[Opening Source material section]
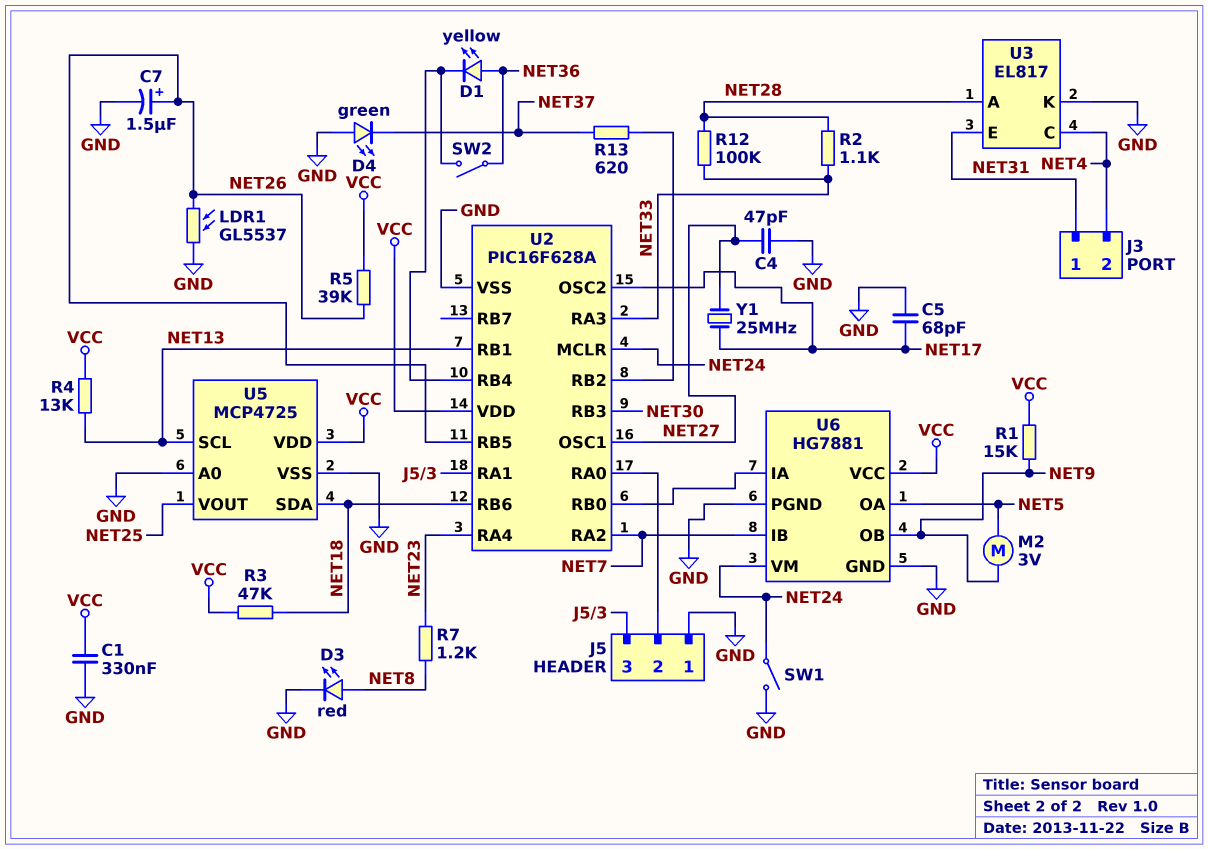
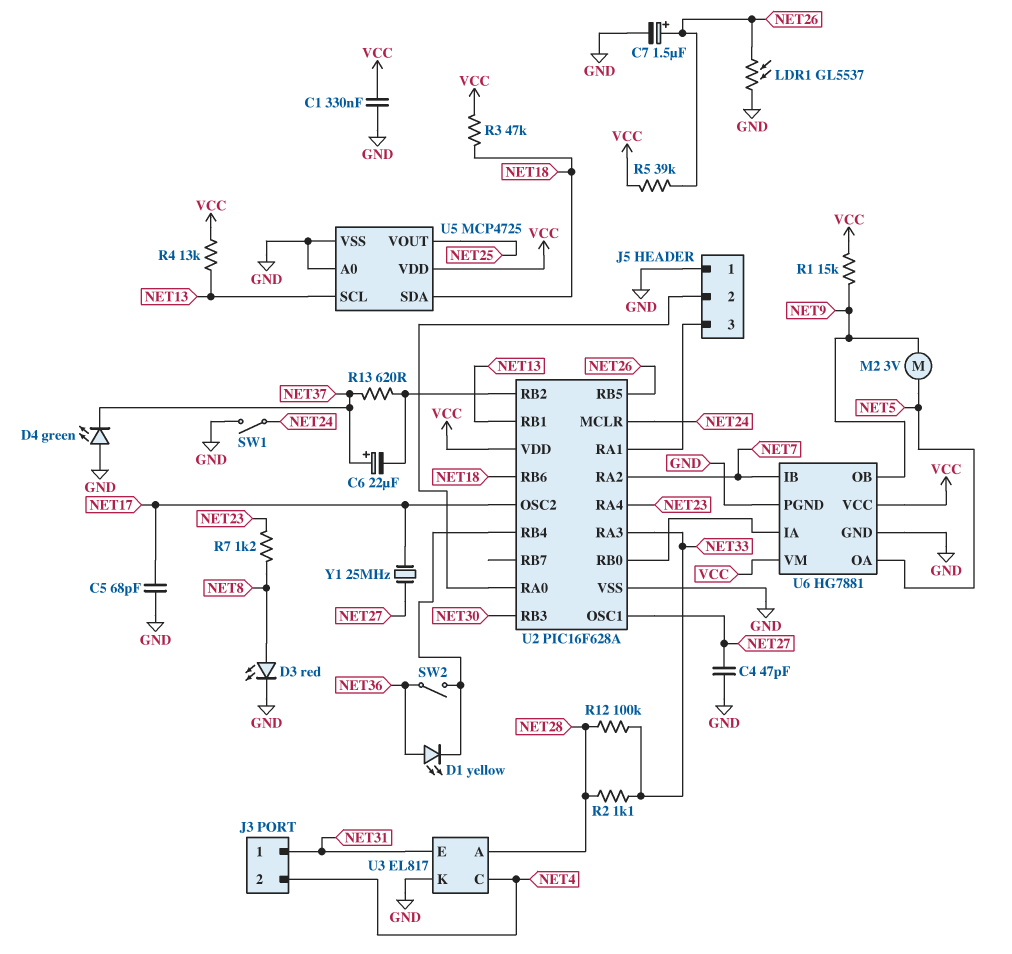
C6: none -> 22uF (plus NET37, minus U2/RB2)
U6 pin VM: NET24 -> VCC

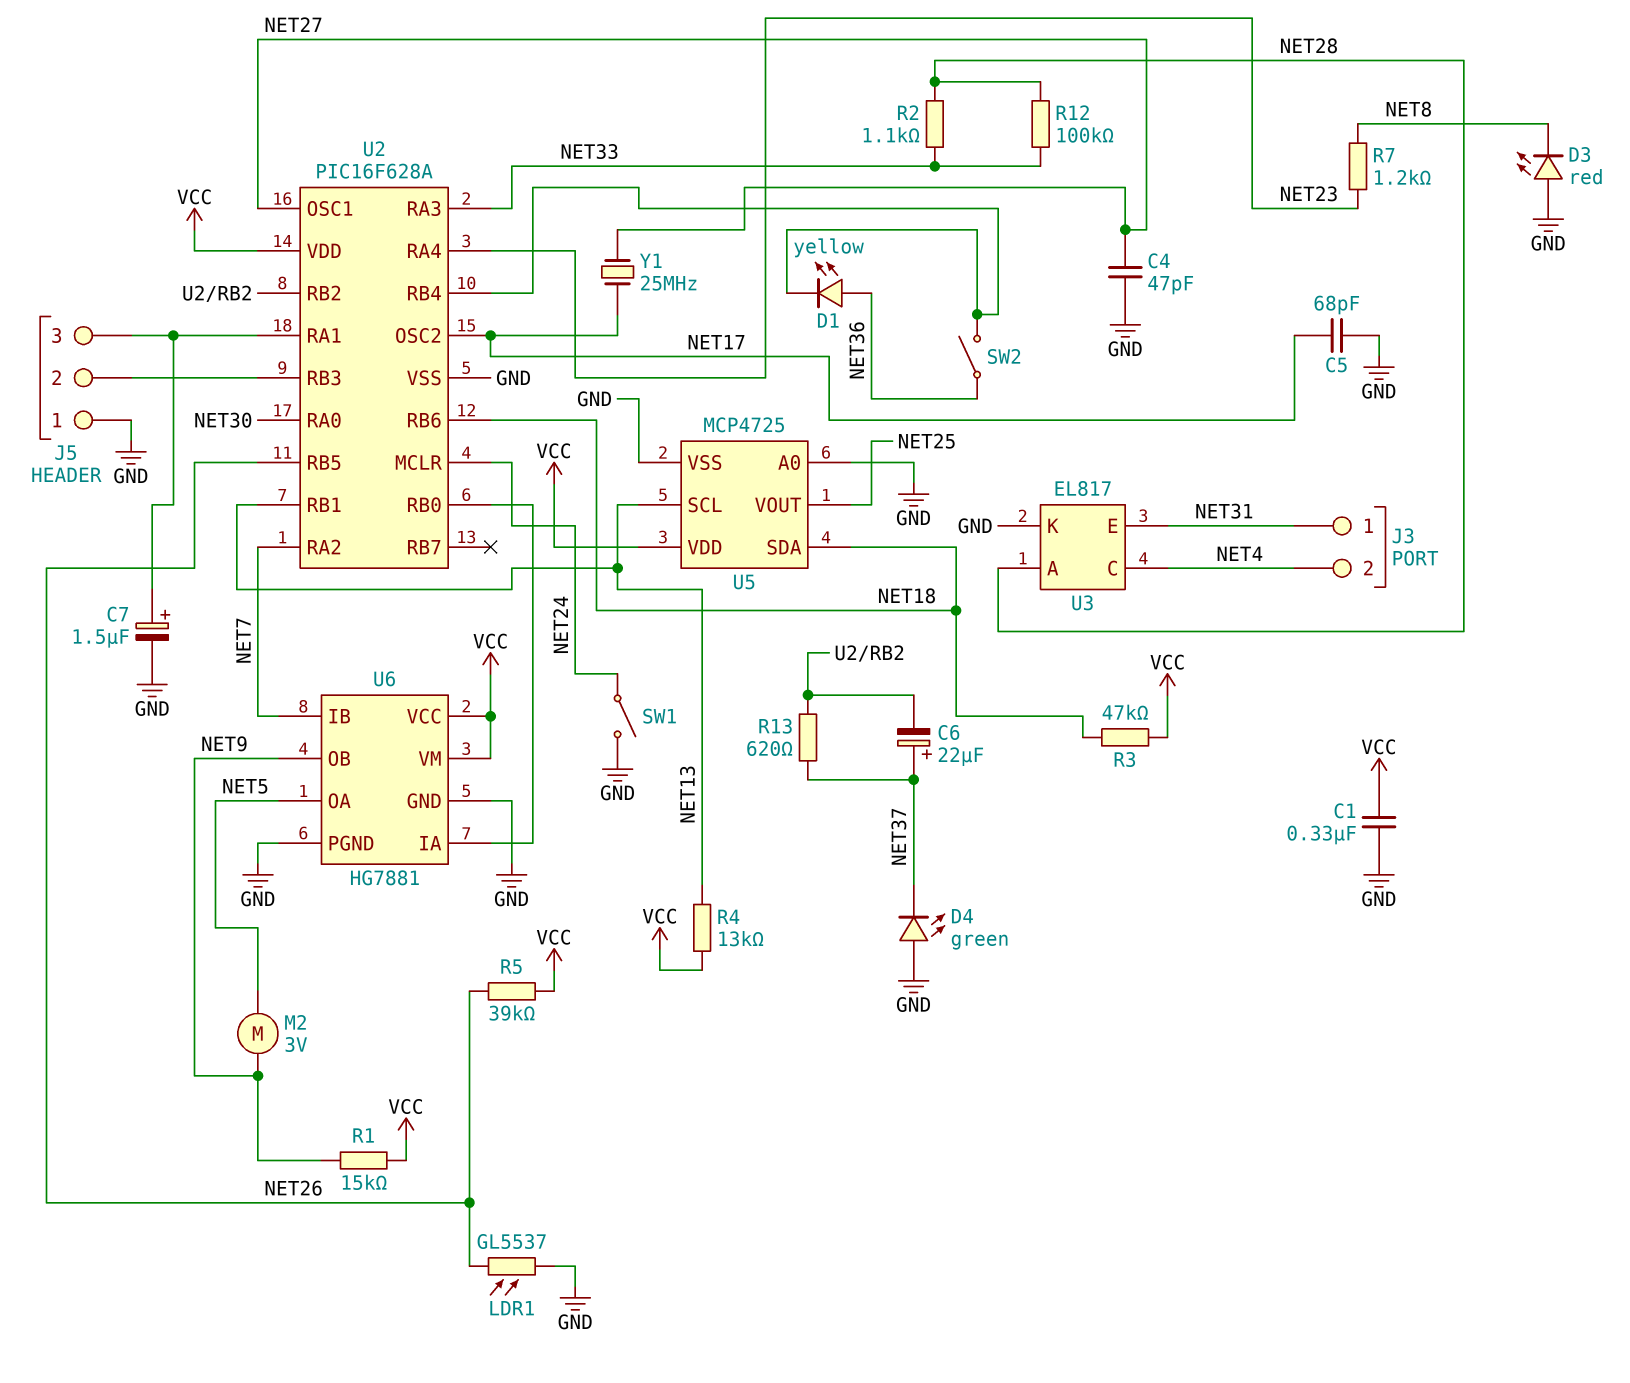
C7: 1.5uF (plus NET26, minus GND) -> 1.5uF (plus J5/3, minus GND)
D3: LED red (A NET8, K GND) -> LED red (A GND, K NET8)
U2 pin RA0: J5/2 -> NET30
U2 pin RB3: NET30 -> J5/2

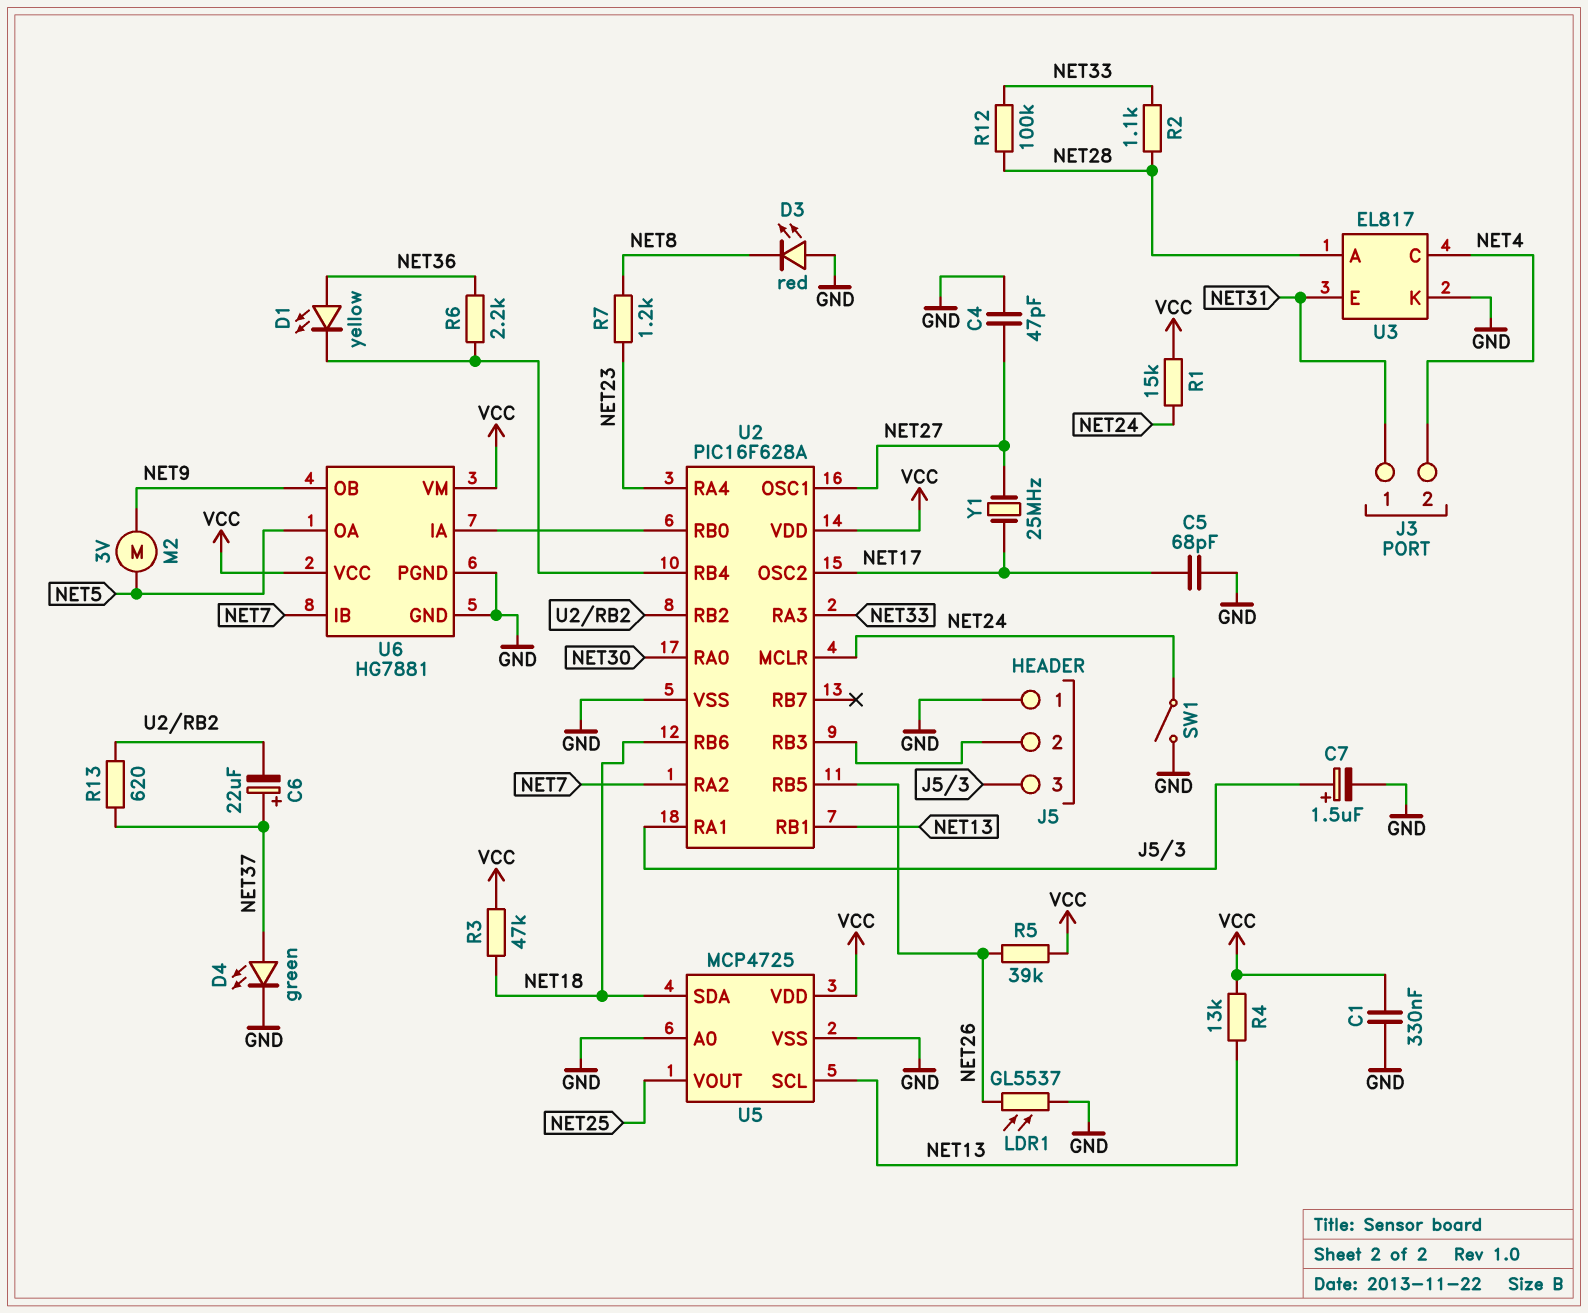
D4: LED green (A GND, K NET37) -> LED green (A NET37, K GND)
R1: 15k (NET9, VCC) -> 15k (NET24, VCC)
R6: none -> 2.2k (NET36, U2/RB4)
SW2: switch (NET36, U2/RB4) -> none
[Closing Source material section]
Task details> Within the listing above, how many lines contain "plus"? Please respond with the number and nothing else.

Solution to the problem> 2